Your task: Nothing in the records may change when you print them out again.

Collected data entries:
□ □ □

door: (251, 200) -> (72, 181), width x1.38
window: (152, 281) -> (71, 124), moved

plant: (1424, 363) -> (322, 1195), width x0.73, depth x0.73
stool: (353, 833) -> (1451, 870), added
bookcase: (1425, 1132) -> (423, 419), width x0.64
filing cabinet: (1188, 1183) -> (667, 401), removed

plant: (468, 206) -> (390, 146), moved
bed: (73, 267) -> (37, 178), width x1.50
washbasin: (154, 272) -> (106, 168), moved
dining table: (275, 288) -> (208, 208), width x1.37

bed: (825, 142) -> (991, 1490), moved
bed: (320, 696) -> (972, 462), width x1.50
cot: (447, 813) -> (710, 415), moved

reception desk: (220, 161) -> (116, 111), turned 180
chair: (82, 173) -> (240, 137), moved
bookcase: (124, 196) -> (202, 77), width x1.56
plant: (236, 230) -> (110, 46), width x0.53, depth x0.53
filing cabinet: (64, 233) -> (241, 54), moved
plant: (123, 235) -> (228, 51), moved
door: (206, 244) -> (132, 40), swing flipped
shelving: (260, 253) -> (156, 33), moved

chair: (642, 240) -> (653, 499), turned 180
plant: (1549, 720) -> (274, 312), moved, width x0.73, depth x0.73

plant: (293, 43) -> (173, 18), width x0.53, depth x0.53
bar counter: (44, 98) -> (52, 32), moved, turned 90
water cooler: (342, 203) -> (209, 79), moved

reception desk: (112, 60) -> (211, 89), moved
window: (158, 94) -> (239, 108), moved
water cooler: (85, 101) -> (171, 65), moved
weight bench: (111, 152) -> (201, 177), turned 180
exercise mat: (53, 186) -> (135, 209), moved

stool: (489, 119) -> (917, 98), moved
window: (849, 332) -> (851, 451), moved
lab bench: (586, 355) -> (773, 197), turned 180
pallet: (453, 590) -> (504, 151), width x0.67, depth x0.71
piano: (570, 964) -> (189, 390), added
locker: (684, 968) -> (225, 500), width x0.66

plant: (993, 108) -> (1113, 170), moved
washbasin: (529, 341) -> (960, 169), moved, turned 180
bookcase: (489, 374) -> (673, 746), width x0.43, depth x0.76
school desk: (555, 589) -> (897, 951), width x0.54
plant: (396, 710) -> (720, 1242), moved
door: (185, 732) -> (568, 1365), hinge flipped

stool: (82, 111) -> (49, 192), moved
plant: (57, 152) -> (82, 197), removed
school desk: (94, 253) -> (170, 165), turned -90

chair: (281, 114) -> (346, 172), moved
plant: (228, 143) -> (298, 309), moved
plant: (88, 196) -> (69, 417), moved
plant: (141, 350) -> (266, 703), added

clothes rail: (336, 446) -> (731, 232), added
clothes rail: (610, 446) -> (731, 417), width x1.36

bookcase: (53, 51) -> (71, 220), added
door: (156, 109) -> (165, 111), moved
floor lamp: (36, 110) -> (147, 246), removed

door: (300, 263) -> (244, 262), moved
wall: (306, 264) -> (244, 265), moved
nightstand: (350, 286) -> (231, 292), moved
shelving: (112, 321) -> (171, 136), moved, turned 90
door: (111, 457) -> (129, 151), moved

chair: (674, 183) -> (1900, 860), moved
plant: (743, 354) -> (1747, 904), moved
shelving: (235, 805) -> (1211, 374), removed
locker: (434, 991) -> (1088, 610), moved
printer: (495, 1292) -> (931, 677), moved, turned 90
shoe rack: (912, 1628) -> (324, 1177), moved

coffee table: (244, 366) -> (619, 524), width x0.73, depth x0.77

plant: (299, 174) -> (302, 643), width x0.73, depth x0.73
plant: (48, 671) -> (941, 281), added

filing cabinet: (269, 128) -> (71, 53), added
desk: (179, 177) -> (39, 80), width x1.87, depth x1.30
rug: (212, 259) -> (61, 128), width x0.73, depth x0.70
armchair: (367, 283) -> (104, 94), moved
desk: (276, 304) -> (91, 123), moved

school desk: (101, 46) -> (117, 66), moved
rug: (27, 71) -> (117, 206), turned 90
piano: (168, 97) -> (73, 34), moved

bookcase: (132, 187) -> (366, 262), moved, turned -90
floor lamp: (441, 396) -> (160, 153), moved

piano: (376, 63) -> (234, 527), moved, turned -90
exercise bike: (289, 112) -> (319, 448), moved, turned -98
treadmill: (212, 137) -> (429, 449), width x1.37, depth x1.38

□ □ □

Finished exercise:
door: (251, 200) -> (72, 181), width x1.38
window: (152, 281) -> (71, 124), moved

plant: (1424, 363) -> (322, 1195), width x0.73, depth x0.73
stool: (353, 833) -> (1451, 870), added
bookcase: (1425, 1132) -> (423, 419), width x0.64
filing cabinet: (1188, 1183) -> (667, 401), removed

plant: (468, 206) -> (390, 146), moved
bed: (73, 267) -> (37, 178), width x1.50
washbasin: (154, 272) -> (106, 168), moved
dining table: (275, 288) -> (208, 208), width x1.37

bed: (825, 142) -> (991, 1490), moved
bed: (320, 696) -> (972, 462), width x1.50
cot: (447, 813) -> (710, 415), moved

reception desk: (220, 161) -> (116, 111), turned 180
chair: (82, 173) -> (240, 137), moved
bookcase: (124, 196) -> (202, 77), width x1.56
plant: (236, 230) -> (110, 46), width x0.53, depth x0.53
filing cabinet: (64, 233) -> (241, 54), moved
plant: (123, 235) -> (228, 51), moved
door: (206, 244) -> (132, 40), swing flipped
shelving: (260, 253) -> (156, 33), moved

chair: (642, 240) -> (653, 499), turned 180
plant: (1549, 720) -> (274, 312), moved, width x0.73, depth x0.73

plant: (293, 43) -> (173, 18), width x0.53, depth x0.53
bar counter: (44, 98) -> (52, 32), moved, turned 90
water cooler: (342, 203) -> (209, 79), moved

reception desk: (112, 60) -> (211, 89), moved
window: (158, 94) -> (239, 108), moved
water cooler: (85, 101) -> (171, 65), moved
weight bench: (111, 152) -> (201, 177), turned 180
exercise mat: (53, 186) -> (135, 209), moved

stool: (489, 119) -> (917, 98), moved
window: (849, 332) -> (851, 451), moved
lab bench: (586, 355) -> (773, 197), turned 180
pallet: (453, 590) -> (504, 151), width x0.67, depth x0.71
piano: (570, 964) -> (189, 390), added
locker: (684, 968) -> (225, 500), width x0.66

plant: (993, 108) -> (1113, 170), moved
washbasin: (529, 341) -> (960, 169), moved, turned 180
bookcase: (489, 374) -> (673, 746), width x0.43, depth x0.76
school desk: (555, 589) -> (897, 951), width x0.54
plant: (396, 710) -> (720, 1242), moved
door: (185, 732) -> (568, 1365), hinge flipped

stool: (82, 111) -> (49, 192), moved
plant: (57, 152) -> (82, 197), removed
school desk: (94, 253) -> (170, 165), turned -90

chair: (281, 114) -> (346, 172), moved
plant: (228, 143) -> (298, 309), moved
plant: (88, 196) -> (69, 417), moved
plant: (141, 350) -> (266, 703), added

clothes rail: (336, 446) -> (731, 232), added
clothes rail: (610, 446) -> (731, 417), width x1.36

bookcase: (53, 51) -> (71, 220), added
door: (156, 109) -> (165, 111), moved
floor lamp: (36, 110) -> (147, 246), removed

door: (300, 263) -> (244, 262), moved
wall: (306, 264) -> (244, 265), moved
nightstand: (350, 286) -> (231, 292), moved
shelving: (112, 321) -> (171, 136), moved, turned 90
door: (111, 457) -> (129, 151), moved

chair: (674, 183) -> (1900, 860), moved
plant: (743, 354) -> (1747, 904), moved
shelving: (235, 805) -> (1211, 374), removed
locker: (434, 991) -> (1088, 610), moved
printer: (495, 1292) -> (931, 677), moved, turned 90
shoe rack: (912, 1628) -> (324, 1177), moved

coffee table: (244, 366) -> (619, 524), width x0.73, depth x0.77

plant: (299, 174) -> (302, 643), width x0.73, depth x0.73
plant: (48, 671) -> (941, 281), added

filing cabinet: (269, 128) -> (71, 53), added
desk: (179, 177) -> (39, 80), width x1.87, depth x1.30
rug: (212, 259) -> (61, 128), width x0.73, depth x0.70
armchair: (367, 283) -> (104, 94), moved
desk: (276, 304) -> (91, 123), moved

school desk: (101, 46) -> (117, 66), moved
rug: (27, 71) -> (117, 206), turned 90
piano: (168, 97) -> (73, 34), moved

bookcase: (132, 187) -> (366, 262), moved, turned -90
floor lamp: (441, 396) -> (160, 153), moved

piano: (376, 63) -> (234, 527), moved, turned -90
exercise bike: (289, 112) -> (319, 448), moved, turned -98
treadmill: (212, 137) -> (429, 449), width x1.37, depth x1.38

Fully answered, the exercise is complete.